> **Your instructions**:
Repeat every entry exactly. Do not include the pictures.

Records contained in a dataset
__________
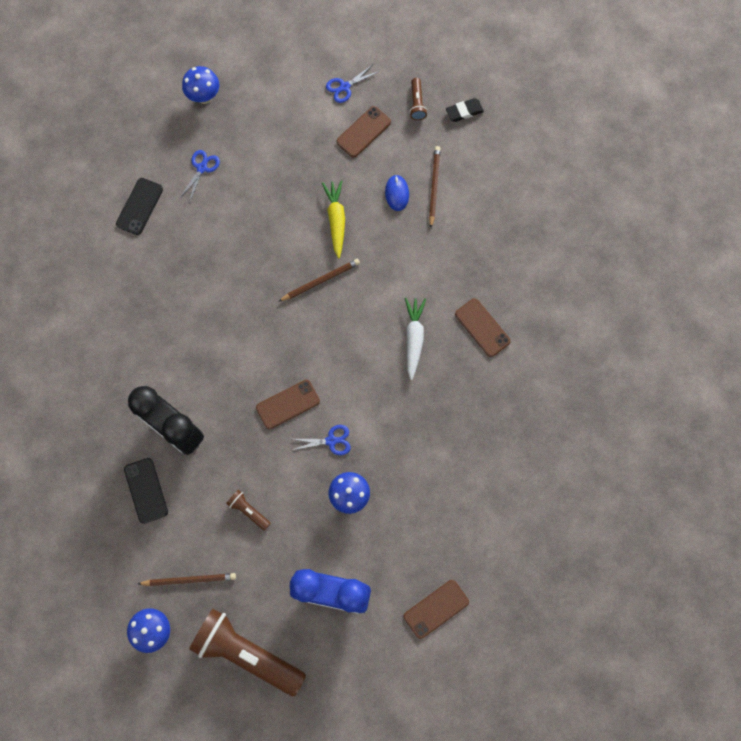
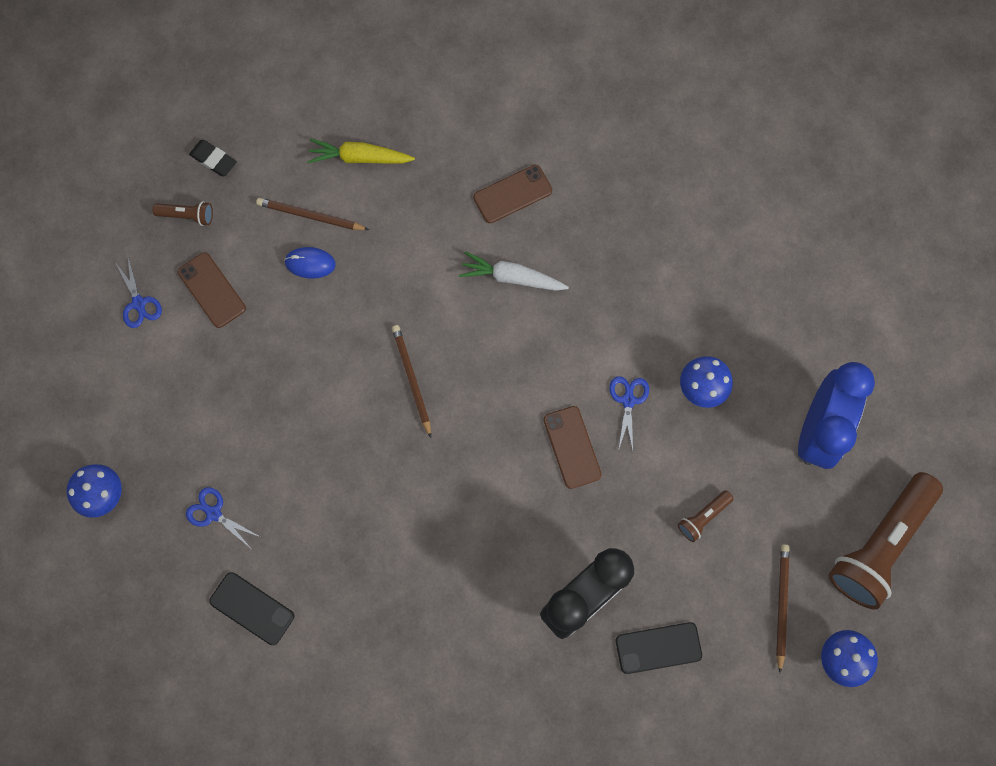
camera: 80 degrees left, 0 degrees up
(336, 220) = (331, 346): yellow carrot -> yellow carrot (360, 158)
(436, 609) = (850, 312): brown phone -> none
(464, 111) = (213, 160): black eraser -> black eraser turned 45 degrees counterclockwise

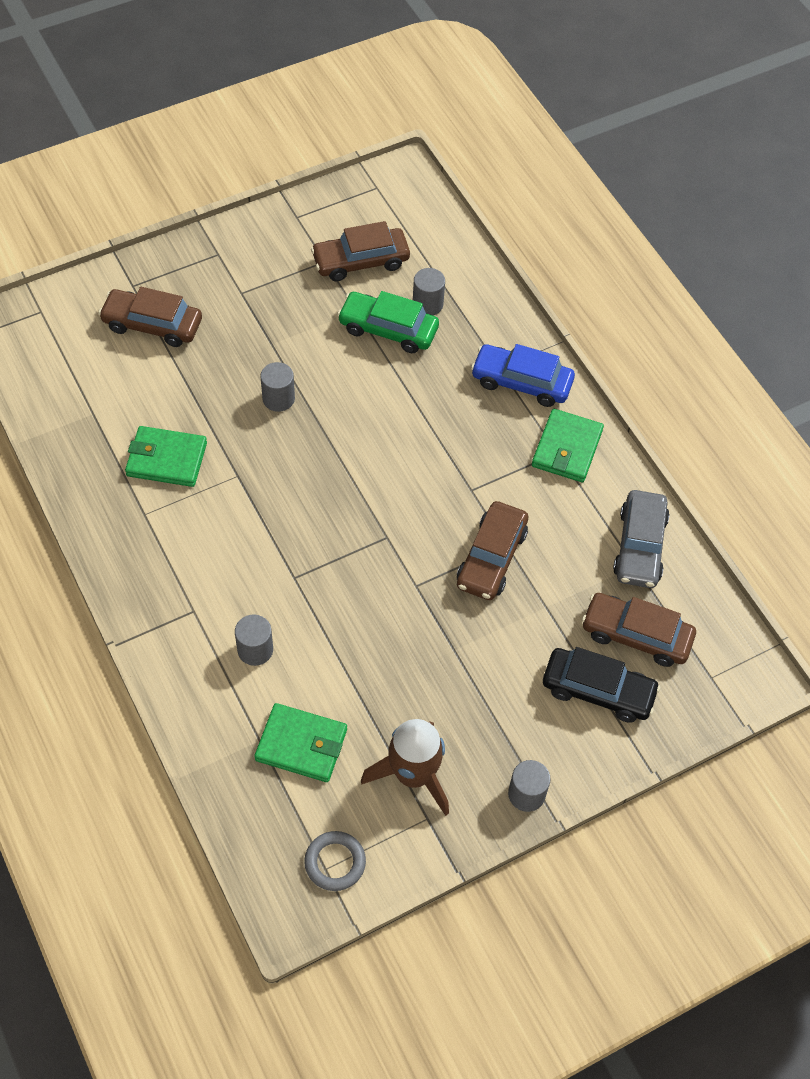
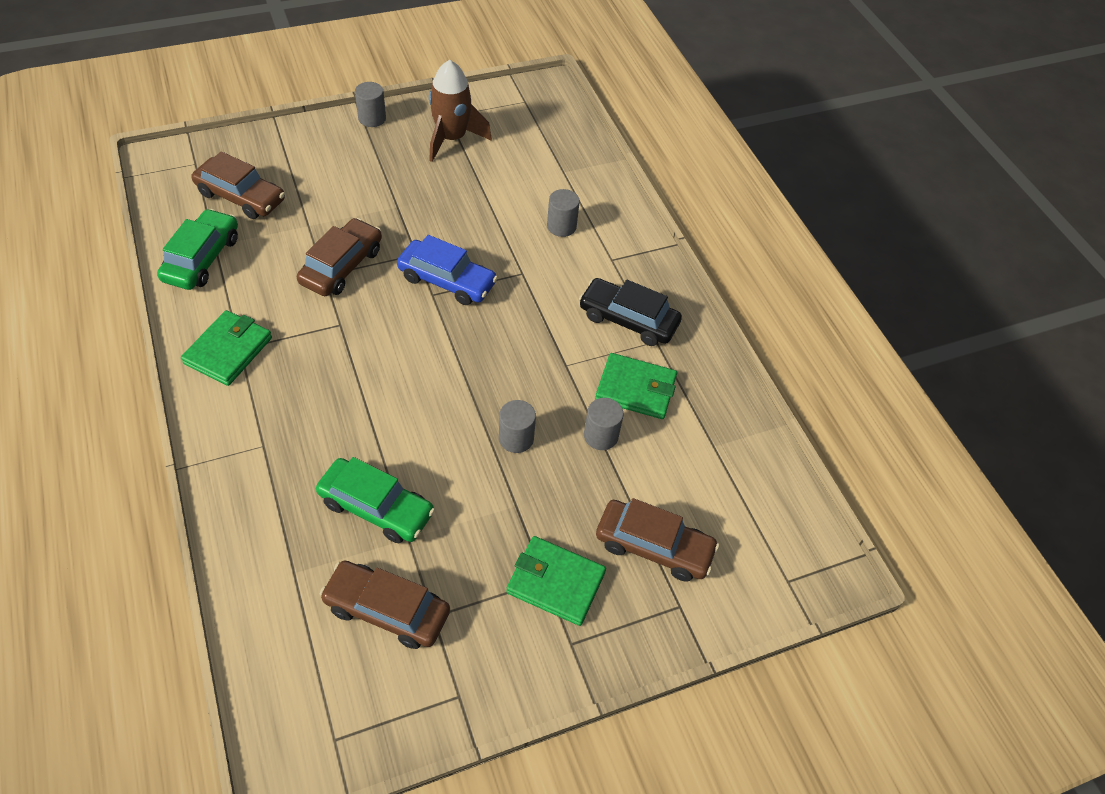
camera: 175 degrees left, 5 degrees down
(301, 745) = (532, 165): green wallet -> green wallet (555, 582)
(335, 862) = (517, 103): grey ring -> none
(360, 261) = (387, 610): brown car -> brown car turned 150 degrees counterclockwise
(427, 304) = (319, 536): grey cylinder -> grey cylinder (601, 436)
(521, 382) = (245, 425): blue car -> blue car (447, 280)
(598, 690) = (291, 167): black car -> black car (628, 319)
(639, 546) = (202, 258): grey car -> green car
__________
> **Problem solution**:
camera: 80 degrees left, 0 degrees up
(336, 220) = (331, 346): yellow carrot -> yellow carrot (360, 158)
(436, 609) = (850, 312): brown phone -> none
(464, 111) = (213, 160): black eraser -> black eraser turned 45 degrees counterclockwise

camera: 175 degrees left, 5 degrees down
(301, 745) = (532, 165): green wallet -> green wallet (555, 582)
(335, 862) = (517, 103): grey ring -> none
(360, 261) = (387, 610): brown car -> brown car turned 150 degrees counterclockwise
(427, 304) = (319, 536): grey cylinder -> grey cylinder (601, 436)
(521, 382) = (245, 425): blue car -> blue car (447, 280)
(598, 690) = (291, 167): black car -> black car (628, 319)
(639, 546) = (202, 258): grey car -> green car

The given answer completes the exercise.